── Material provided

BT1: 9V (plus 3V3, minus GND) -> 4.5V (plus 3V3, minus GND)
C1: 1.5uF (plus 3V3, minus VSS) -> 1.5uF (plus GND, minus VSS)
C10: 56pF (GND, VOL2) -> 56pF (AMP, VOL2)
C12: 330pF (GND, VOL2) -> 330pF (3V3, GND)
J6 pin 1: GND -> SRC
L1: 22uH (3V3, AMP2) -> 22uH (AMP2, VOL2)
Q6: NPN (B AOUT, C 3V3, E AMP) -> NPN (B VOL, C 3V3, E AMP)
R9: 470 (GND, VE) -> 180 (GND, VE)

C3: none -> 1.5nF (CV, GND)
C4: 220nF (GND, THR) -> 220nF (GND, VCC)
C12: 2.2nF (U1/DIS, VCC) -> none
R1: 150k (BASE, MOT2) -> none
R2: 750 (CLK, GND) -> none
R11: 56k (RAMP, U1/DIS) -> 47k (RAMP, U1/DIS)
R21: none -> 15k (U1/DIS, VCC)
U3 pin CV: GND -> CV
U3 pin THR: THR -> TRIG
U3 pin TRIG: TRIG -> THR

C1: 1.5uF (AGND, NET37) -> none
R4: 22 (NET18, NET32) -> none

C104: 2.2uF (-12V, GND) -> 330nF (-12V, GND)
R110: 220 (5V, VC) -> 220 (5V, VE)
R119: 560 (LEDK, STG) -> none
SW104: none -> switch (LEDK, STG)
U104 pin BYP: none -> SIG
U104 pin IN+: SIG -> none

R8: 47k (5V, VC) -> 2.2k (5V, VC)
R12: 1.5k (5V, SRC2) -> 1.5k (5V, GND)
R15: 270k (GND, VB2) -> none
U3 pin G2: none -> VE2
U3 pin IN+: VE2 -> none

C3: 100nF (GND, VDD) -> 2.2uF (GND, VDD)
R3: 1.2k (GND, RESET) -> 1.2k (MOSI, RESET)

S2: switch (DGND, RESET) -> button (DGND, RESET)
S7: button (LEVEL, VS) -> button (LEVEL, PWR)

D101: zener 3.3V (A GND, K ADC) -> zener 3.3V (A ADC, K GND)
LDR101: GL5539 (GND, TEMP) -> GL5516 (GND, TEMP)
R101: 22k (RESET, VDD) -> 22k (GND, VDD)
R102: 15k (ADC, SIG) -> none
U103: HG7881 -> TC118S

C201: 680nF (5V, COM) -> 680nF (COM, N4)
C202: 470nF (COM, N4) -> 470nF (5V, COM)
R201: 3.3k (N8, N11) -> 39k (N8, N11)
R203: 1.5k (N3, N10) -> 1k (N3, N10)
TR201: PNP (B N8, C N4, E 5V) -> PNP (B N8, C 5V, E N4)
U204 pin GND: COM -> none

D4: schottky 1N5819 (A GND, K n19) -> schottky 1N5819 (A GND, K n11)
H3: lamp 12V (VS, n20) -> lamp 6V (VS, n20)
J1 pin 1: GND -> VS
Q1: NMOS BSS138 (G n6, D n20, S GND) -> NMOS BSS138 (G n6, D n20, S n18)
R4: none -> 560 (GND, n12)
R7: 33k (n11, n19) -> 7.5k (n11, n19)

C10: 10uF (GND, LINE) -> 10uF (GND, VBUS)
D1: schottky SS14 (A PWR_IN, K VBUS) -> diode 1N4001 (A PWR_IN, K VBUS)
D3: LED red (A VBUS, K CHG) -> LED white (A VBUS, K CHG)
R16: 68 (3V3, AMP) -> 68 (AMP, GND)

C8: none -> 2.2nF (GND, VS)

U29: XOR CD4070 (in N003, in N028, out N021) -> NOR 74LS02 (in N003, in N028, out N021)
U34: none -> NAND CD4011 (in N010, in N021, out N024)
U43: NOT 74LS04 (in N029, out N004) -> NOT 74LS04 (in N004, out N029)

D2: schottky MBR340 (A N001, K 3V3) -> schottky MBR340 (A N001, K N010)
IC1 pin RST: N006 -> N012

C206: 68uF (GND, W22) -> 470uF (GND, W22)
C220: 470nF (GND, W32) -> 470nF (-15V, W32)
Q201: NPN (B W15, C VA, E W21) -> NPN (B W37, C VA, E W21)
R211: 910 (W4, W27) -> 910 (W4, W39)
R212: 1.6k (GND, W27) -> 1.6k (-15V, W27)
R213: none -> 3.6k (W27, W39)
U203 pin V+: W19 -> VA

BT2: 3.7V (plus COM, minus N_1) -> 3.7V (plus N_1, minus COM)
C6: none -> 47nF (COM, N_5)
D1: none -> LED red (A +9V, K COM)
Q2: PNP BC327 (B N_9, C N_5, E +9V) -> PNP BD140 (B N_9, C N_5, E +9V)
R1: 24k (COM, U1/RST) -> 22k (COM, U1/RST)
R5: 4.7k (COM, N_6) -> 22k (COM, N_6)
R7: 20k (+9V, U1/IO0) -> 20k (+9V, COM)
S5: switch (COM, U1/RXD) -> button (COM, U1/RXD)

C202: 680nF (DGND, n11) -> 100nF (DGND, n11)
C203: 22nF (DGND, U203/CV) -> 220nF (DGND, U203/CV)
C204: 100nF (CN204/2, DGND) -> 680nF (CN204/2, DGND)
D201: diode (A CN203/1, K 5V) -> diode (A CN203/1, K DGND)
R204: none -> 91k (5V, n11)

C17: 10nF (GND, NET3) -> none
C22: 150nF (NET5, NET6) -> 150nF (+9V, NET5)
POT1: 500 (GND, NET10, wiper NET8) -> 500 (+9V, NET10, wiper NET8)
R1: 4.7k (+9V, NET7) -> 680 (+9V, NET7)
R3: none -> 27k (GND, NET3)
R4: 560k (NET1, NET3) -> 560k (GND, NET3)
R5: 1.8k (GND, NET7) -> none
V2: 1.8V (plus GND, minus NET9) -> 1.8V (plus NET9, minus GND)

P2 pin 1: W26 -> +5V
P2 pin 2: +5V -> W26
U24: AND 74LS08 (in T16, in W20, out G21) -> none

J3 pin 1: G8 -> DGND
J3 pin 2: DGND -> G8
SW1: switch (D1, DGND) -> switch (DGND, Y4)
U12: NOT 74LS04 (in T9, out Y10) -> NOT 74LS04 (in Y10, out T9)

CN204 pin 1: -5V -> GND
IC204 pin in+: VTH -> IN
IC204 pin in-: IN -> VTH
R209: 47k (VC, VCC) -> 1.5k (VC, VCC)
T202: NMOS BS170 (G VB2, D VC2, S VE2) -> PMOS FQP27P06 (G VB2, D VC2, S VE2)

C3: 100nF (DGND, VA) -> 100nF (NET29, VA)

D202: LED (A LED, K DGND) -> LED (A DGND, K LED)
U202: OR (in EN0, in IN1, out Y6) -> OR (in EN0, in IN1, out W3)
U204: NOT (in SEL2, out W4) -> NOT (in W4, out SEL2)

────

* [What you need to do]: Read the entries above and find each line holding the word "RESET". Copy it out.

* [Answer area]:
R3: 1.2k (GND, RESET) -> 1.2k (MOSI, RESET)
S2: switch (DGND, RESET) -> button (DGND, RESET)
R101: 22k (RESET, VDD) -> 22k (GND, VDD)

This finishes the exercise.